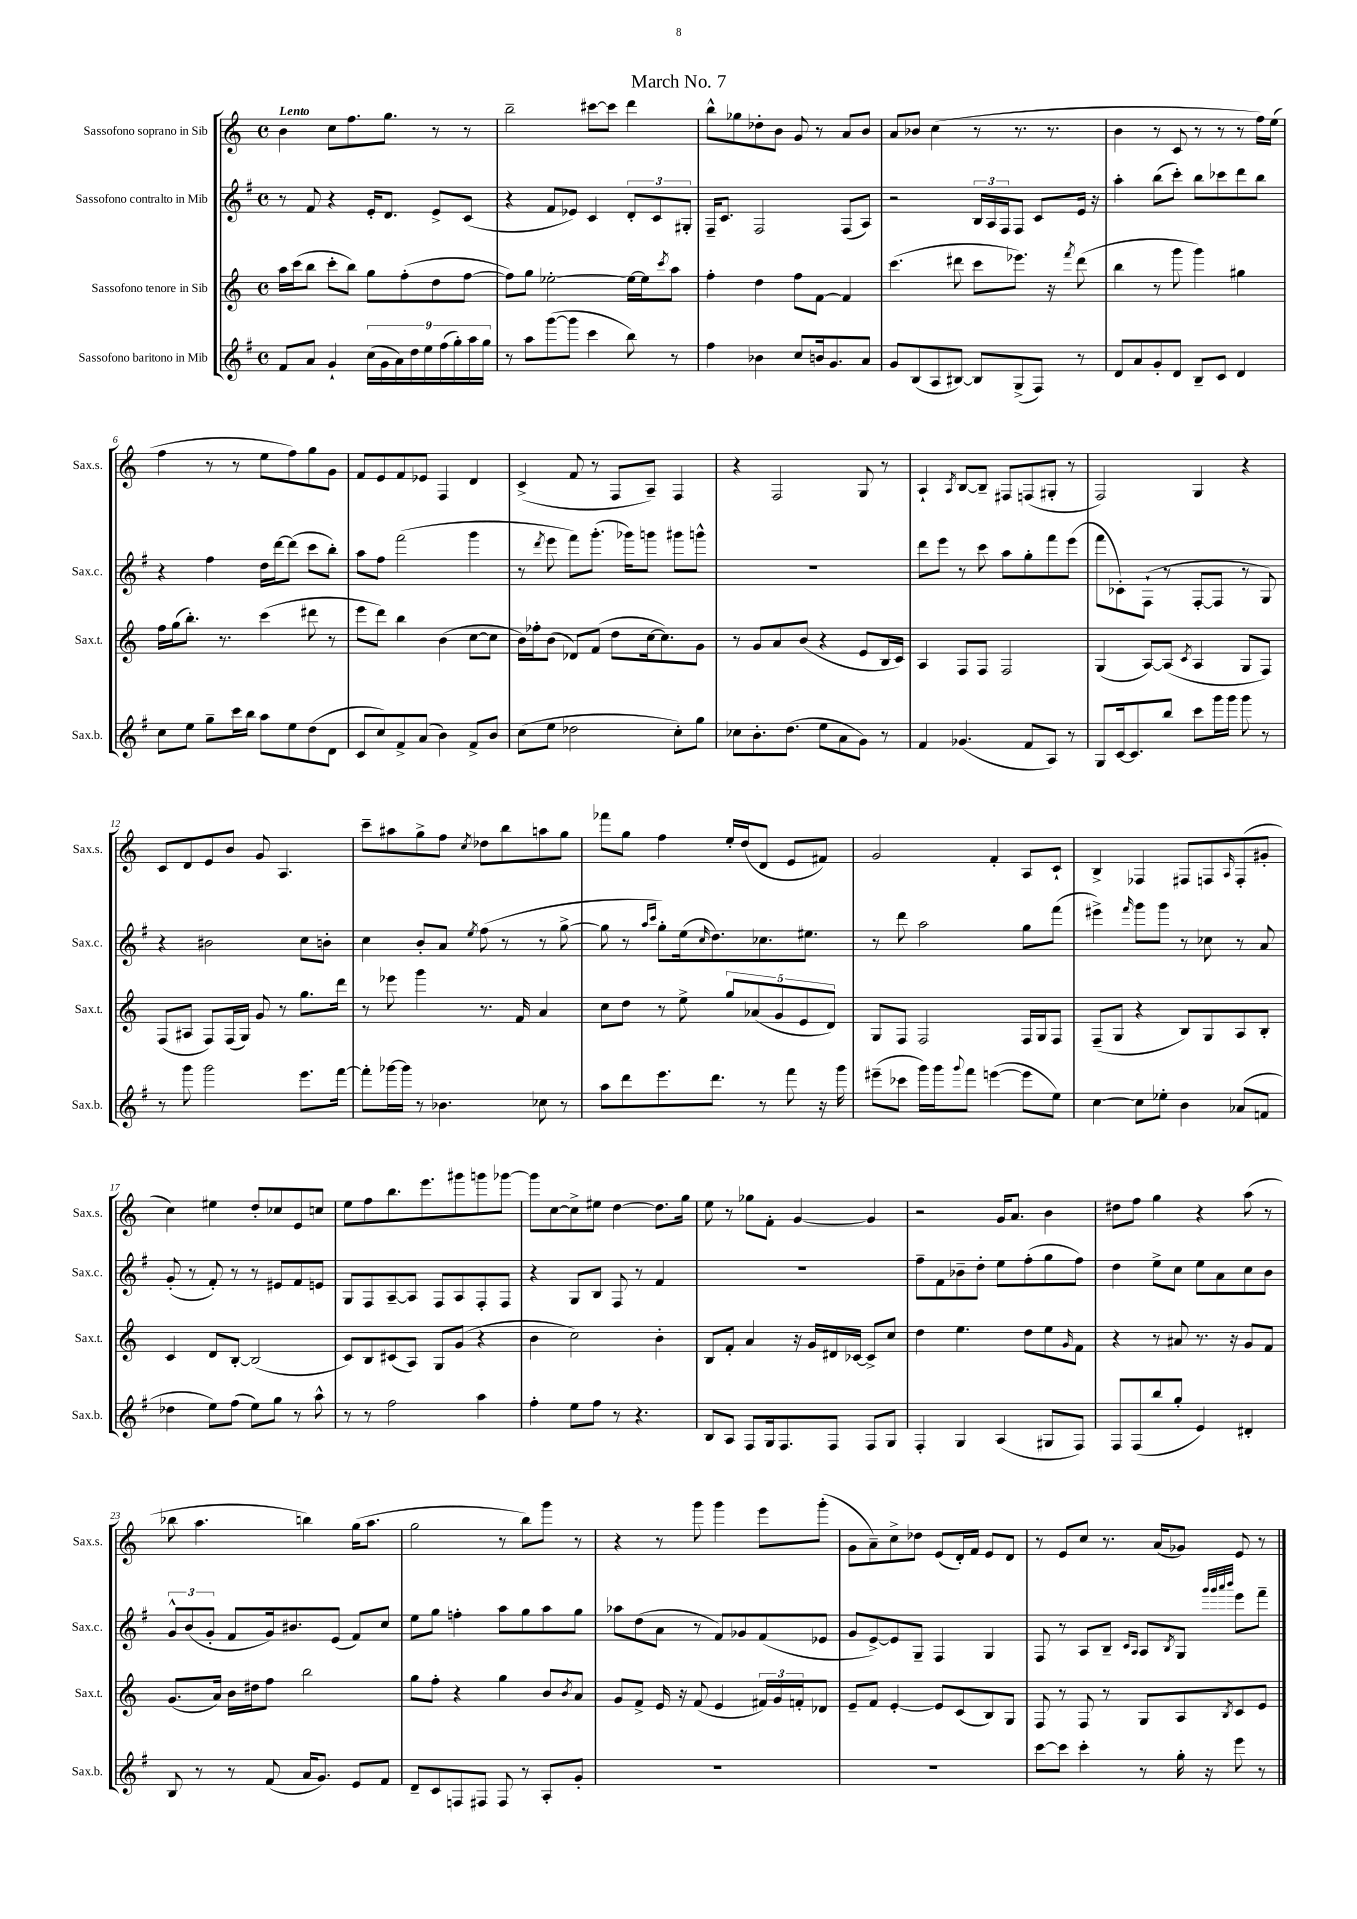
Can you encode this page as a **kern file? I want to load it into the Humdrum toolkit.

**kern	**kern	**kern	**kern
*staff4	*staff3	*staff2	*staff1
*clefG2	*clefG2	*clefG2	*clefG2
*k[f#]	*k[]	*k[f#]	*k[]
*M4/4	*M4/4	*M4/4	*M4/4
*met(c)	*met(c)	*met(c)	*met(c)
8f#	16aa	8r	4b
.	(16ccc	.	.
8a	8bb	8f#	.
4g`	8ccc'	4r	8cc
.	8bb)	.	8.ff
(18cc	8gg	16e'	.
18g	.	.	.
.	.	8.d	8.gg
18a)	.	.	.
.	(8ff'	.	.
18dd	.	.	.
18ee	.	.	.
.	8dd	8e^	8r
(18ff#	.	.	.
18gg')	.	.	.
.	[8ff	(8c	8r
18aa	.	.	.
18gg	.	.	.
=	=	=	=
8r	8ff])	4r	2bb~
8aa	8gg	.	.
([8ggg	[2ee-'	8f#	.
8ggg]	.	8e-)	.
4ccc	.	4c	[8ccc#
.	.	.	8ccc#]
8bb)	16ee-_	12d'	4ddd
.	16ee-]	.	.
.	.	12c	.
.	8qccc	.	.
8r	8aa	.	.
.	.	12G#'	.
=	=	=	=
4ff#	4ff'	16F#~	8bb^^
.	.	8.c	.
.	.	.	8gg-
4b-	4dd	2F#	8dd-'
.	.	.	8b
8cc	8ff	.	8g
16b	[8f	.	8r
8.g	.	.	.
.	4f]	(8F#	8a
8a	.	8A)	8b
=	=	=	=
8g	(4.ccc	2r	8a
(8B	.	.	8b-
8A	.	.	(4cc
[8B#)	8ddd#	.	.
8B#]	8ccc	24B	8r
.	.	24A	.
.	.	24F#	.
(8G^	8.eee-)	8F#	8.r
8F#)	.	8c	.
.	16r	.	8.r
.	8qfff	.	.
8r	(8ddd#	16e	.
.	.	16r	.
=	=	=	=
8d	4bb	4aa'	4b
8a	.	.	.
8g'	8r	(8bb	8r
8d	8ggg	8ccc')	8c
8B~	4ggg)	8bb	8r
8c	.	8ccc-	8r
4d	4gg#	8ddd	8r
.	.	8bb	16ff)
.	.	.	(16ee
=	=	=	=
8cc	16ff	4r	4ff
.	(16gg	.	.
8ee	8.bb')	.	.
8gg~	.	4ff#	8r
.	8.r	.	.
16ccc	.	.	8r
16bb	.	.	.
8aa	(4ccc	16dd	8ee
.	.	[16ddd	.
8ee	.	(8ddd]	8ff)
(8dd	8ddd#	8ccc	8gg
8d	8r	8bb')	8g
=	=	=	=
8c	8eee	8aa	8f
8cc)	8ddd)	8ff#	8e
8f#^	4bb	(2fff#	8f
(8a	.	.	8e-
4b)	(4b	.	4F
8f#^	[8cc	4ggg	4d
8b	8cc]	.	.
=	=	=	=
(8cc	16b)	8r	(4c^
.	16ff-'	.	.
.	.	8qddd	.
8ee	(8b	8eee	.
2dd-	8d-)	8fff#)	8f
.	(8f	(8.ggg'	8r
.	8dd	.	8F
.	.	16ggg-)	.
.	[16cc	8ggg	8A~)
.	8.cc])	.	.
8cc')	.	8ggg#	4F
8gg	8g	8ggg^^	.
=	=	=	=
8cc-	8r	1r	4r
8.b'	8g	.	.
.	8a	.	2F
(8.dd	.	.	.
.	(8b	.	.
8ee	4r	.	.
8a	.	.	.
8g)	8e	.	8G
8r	16B	.	8r
.	16c)	.	.
=	=	=	=
4f#	4A	8ddd	4A`
.	.	8eee	.
.	.	.	8qA
(4.g-	8F	8r	[8B
.	8F	8ccc	8B~]
.	2F	8aa	8F#
8f#	.	8gg'	(8F
8A)	.	8fff#	8G#'
8r	.	(8eee	8r
=	=	=	=
8G	(4G	8fff#	2F)
[16c	.	8c-')	.
8.c]	.	.	.
.	[8A)	(8F#`	.
8bb	(8A]	8r	.
.	8qc	.	.
8ccc	4A	[8F#'	4G
16ggg	.	8F#]	.
16ggg	.	.	.
8ggg	8G	8r	4r
8r	8F)	8G)	.
=	=	=	=
8r	(8F	4r	8c
8ggg	8A#	.	8d
2ggg	8F)	2b#	8e
.	(16F	.	8b
.	16G)	.	.
.	8g	.	8g
.	8r	.	4.A
8.eee	8.gg	8cc	.
.	.	8b'	.
[16fff#	16ddd	.	.
=	=	=	=
8fff#']	8r	4cc	8ccc~
[16ggg-	8eee-	.	8aa#
16ggg-]	.	.	.
8r	4ggg	8b'	8gg^
4.b-	.	8a	8ff
.	.	8qee	8qcc
.	8.r	(8ff#	8dd-
.	.	8r	8bb
.	16f	.	.
8cc-	4a	8r	8aa
8r	.	[8gg^	8gg
=	=	=	=
8aa	8cc	8gg]	8fff-
8ddd	8dd	8r	8gg
.	.	16qqaa	.
.	.	16qqccc	.
8.eee	8r	8gg')	4ff
.	8ee^	(16ee	.
.	.	16qqcc	.
8.ddd	.	8.dd)	.
.	10gg	.	16ee'
.	.	.	(16dd
.	(10a-	.	.
8r	.	8.cc-	8d
.	10g	.	.
8fff#	.	.	8e
.	10e	.	.
.	.	8.ee#	.
16r	.	.	8f#)
.	10d)	.	.
16ggg	.	.	.
=	=	=	=
(8eee#~	8G	8r	2g
8ccc-	8F	8ddd	.
16ggg)	2F	2aa	.
16ggg	.	.	.
8qqggg	.	.	.
8fff#	.	.	.
([4eee	.	.	4f'
8eee]	16F	8gg	8A
.	16G	.	.
8ee)	8F	(8fff#	8c`
=	=	=	=
[4cc	(8F~	4eee#^)	4B^
.	8G	.	.
.	.	16qqfff#	.
8cc]	4r	8ggg	4F-
8ee-'	.	8ggg	.
4b	8B)	8r	8F#
.	8G	8cc-	8F
.	.	.	16qqA
(8a-	8A	8r	(8F'
8f	8B'	8a	8g#'
=	=	=	=
4dd-	4c	(8g'	4cc)
.	.	8r	.
8ee)	8d	8f#')	4ee#
(8ff#	[8B'	8r	.
8ee)	(2B]	8r	8dd'
8gg	.	8e#	8cc-
8r	.	8f#	8e
8aa^^	.	8e	8cc
=	=	=	=
8r	8c)	8G	8ee
8r	8B	8F#	8ff
2ff#	(8c#	[8A~	8.bb
.	8A)	8A]	.
.	.	.	8.eee
.	8G	8F#	.
.	(8g	8A	8ggg#
4aa	4r	8F#'	8ggg
.	.	8F#	[8ggg-
=	=	=	=
4ff#'	4b	4r	8ggg-]
.	.	.	[8cc
8ee	2cc)	8G	8cc^]
8ff#	.	8B	8ee#
8r	.	8F#	[4dd
4.r	.	8r	.
.	4b'	4f#	8.dd]
.	.	.	16gg
=	=	=	=
8B	8B	1r	8ee
8A	8f'	.	8r
8F#	4a	.	8gg-
16G	.	.	8f'
8.F#	.	.	.
.	16r	.	[4g
.	16g	.	.
8F#	16d#	.	.
.	[16c-	.	.
8F#	8c-^]	.	4g]
8G	8cc	.	.
=	=	=	=
4F#'	4dd	8ff#~	2r
.	.	8f#	.
4G	4.ee	8b-~	.
.	.	8dd'	.
(4A	.	8ee	16g
.	.	.	8.a
.	8dd	(8ff#'	.
8G#	8ee	8gg	4b
.	16qqg	.	.
8F#)	8f	8ff#)	.
=	=	=	=
8F#	4r	4dd	8dd#
(8F#	.	.	8ff
8bb	8r	8ee^	4gg
8gg'	8a#	8cc	.
4e)	8.r	8ee	4r
.	.	8a	.
.	16r	.	.
4d#'	8g	8cc	(8aa
.	8f	8b	8r
=	=	=	=
8B	(8.g	12g^^	8bb-
.	.	(12b	.
8r	.	.	4.aa
.	.	12g'	.
.	16a)	.	.
8r	16b	8f#	.
.	16dd#	.	.
(8f#	8ff	16g)	.
.	.	8.b#	.
16a	2bb	.	4bb)
8.g)	.	.	.
.	.	(8e	.
8e	.	8f#)	(16gg
.	.	.	8.aa
8f#	.	8cc	.
=	=	=	=
8d~	8gg	8ee	2gg
8c	8ff'	8gg	.
8F	4r	4ff'	.
8F#	.	.	.
8F#	4gg	8aa	8r
8r	.	8gg	8bb)
8A'	8b	8aa	8ggg
.	8qb	.	.
8g'	8a	8gg	8r
=	=	=	=
1r	8g	8aa-	4r
.	8f^	(8dd	.
.	16e	8a	8r
.	16r	.	.
.	(8f	8r	8ggg
.	4e	8f#)	4ggg
.	.	8g-	.
.	24f#)	(8f#	8eee
.	24g	.	.
.	24f'	.	.
.	8d-	8e-	(8ggg'
=	=	=	=
1r	8e~	8g	8g
.	8f	[8e^)	8a~)
.	[4e'	8e]	8cc^
.	.	8G~	8dd-
.	8e]	4F#	(8e
.	(8c	.	16d')
.	.	.	16f
.	8B)	4G	8e
.	8G	.	8d
=	=	=	=
[8ccc	8F	8F#	8r
8ccc]	8r	8r	8e
4ccc'	8F	8A	8cc
.	8r	8B~	8.r
.	.	16qqc	.
.	.	16qqA	.
8r	8G	8A	.
.	.	.	(16a
.	.	8qB	.
16gg'	8A	8G	8g-)
16r	.	.	.
.	.	32qqggg	.
.	.	32qqggg	.
.	.	32qqaaa	.
.	8qB	32qqbbb	.
8eee	8c	8eee	8e
8r	8e	8fff#~	8r
==	==	==	==
*-	*-	*-	*-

-.-.-

> EXERCISE REQUIREMENTS
Count the lines in the data above that contain the string "kern" with case taken into account, and reply with only that number.

> WRITTEN SOLUTION
2